=== DATA UNDER STUDY ===

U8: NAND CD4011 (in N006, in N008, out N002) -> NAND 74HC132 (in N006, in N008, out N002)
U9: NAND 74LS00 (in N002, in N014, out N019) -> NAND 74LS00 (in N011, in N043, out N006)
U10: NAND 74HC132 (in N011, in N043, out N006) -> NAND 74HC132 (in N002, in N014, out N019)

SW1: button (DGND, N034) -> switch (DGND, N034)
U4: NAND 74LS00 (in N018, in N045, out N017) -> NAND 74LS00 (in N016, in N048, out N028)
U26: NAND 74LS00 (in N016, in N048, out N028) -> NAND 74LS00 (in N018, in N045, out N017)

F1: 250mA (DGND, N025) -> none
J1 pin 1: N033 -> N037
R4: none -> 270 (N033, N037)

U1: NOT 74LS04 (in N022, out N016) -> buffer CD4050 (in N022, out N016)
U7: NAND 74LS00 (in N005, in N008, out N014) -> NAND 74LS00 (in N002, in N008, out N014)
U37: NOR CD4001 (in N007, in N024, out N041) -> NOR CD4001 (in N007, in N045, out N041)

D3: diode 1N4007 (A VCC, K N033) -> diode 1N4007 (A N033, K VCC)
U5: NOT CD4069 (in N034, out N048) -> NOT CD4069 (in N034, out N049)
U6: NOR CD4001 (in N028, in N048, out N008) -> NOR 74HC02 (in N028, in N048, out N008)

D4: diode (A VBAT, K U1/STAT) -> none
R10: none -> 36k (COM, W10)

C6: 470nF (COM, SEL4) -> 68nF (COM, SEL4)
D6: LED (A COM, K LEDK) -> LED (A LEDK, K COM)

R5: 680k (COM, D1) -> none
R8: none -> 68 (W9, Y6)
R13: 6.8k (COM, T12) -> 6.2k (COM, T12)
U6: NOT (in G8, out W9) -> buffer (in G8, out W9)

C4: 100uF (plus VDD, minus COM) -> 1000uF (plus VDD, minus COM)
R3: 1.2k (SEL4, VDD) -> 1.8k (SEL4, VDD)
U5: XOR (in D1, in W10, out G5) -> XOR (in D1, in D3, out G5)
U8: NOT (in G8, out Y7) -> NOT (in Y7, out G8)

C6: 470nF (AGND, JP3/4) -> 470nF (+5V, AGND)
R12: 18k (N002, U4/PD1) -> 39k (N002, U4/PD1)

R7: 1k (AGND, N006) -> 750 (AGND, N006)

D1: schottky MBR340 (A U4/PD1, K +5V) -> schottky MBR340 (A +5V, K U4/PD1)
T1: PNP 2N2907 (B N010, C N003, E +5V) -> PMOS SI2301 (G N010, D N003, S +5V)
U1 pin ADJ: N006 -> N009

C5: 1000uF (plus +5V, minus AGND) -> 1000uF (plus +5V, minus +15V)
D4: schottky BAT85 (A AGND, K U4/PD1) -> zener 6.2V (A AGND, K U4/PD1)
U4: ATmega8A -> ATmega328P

===

PROBLEM STATEMENT: Each line of the listing is to be reproduced verbatim.

TASK OUTPUT:
U8: NAND CD4011 (in N006, in N008, out N002) -> NAND 74HC132 (in N006, in N008, out N002)
U9: NAND 74LS00 (in N002, in N014, out N019) -> NAND 74LS00 (in N011, in N043, out N006)
U10: NAND 74HC132 (in N011, in N043, out N006) -> NAND 74HC132 (in N002, in N014, out N019)

SW1: button (DGND, N034) -> switch (DGND, N034)
U4: NAND 74LS00 (in N018, in N045, out N017) -> NAND 74LS00 (in N016, in N048, out N028)
U26: NAND 74LS00 (in N016, in N048, out N028) -> NAND 74LS00 (in N018, in N045, out N017)

F1: 250mA (DGND, N025) -> none
J1 pin 1: N033 -> N037
R4: none -> 270 (N033, N037)

U1: NOT 74LS04 (in N022, out N016) -> buffer CD4050 (in N022, out N016)
U7: NAND 74LS00 (in N005, in N008, out N014) -> NAND 74LS00 (in N002, in N008, out N014)
U37: NOR CD4001 (in N007, in N024, out N041) -> NOR CD4001 (in N007, in N045, out N041)

D3: diode 1N4007 (A VCC, K N033) -> diode 1N4007 (A N033, K VCC)
U5: NOT CD4069 (in N034, out N048) -> NOT CD4069 (in N034, out N049)
U6: NOR CD4001 (in N028, in N048, out N008) -> NOR 74HC02 (in N028, in N048, out N008)

D4: diode (A VBAT, K U1/STAT) -> none
R10: none -> 36k (COM, W10)

C6: 470nF (COM, SEL4) -> 68nF (COM, SEL4)
D6: LED (A COM, K LEDK) -> LED (A LEDK, K COM)

R5: 680k (COM, D1) -> none
R8: none -> 68 (W9, Y6)
R13: 6.8k (COM, T12) -> 6.2k (COM, T12)
U6: NOT (in G8, out W9) -> buffer (in G8, out W9)

C4: 100uF (plus VDD, minus COM) -> 1000uF (plus VDD, minus COM)
R3: 1.2k (SEL4, VDD) -> 1.8k (SEL4, VDD)
U5: XOR (in D1, in W10, out G5) -> XOR (in D1, in D3, out G5)
U8: NOT (in G8, out Y7) -> NOT (in Y7, out G8)

C6: 470nF (AGND, JP3/4) -> 470nF (+5V, AGND)
R12: 18k (N002, U4/PD1) -> 39k (N002, U4/PD1)

R7: 1k (AGND, N006) -> 750 (AGND, N006)

D1: schottky MBR340 (A U4/PD1, K +5V) -> schottky MBR340 (A +5V, K U4/PD1)
T1: PNP 2N2907 (B N010, C N003, E +5V) -> PMOS SI2301 (G N010, D N003, S +5V)
U1 pin ADJ: N006 -> N009

C5: 1000uF (plus +5V, minus AGND) -> 1000uF (plus +5V, minus +15V)
D4: schottky BAT85 (A AGND, K U4/PD1) -> zener 6.2V (A AGND, K U4/PD1)
U4: ATmega8A -> ATmega328P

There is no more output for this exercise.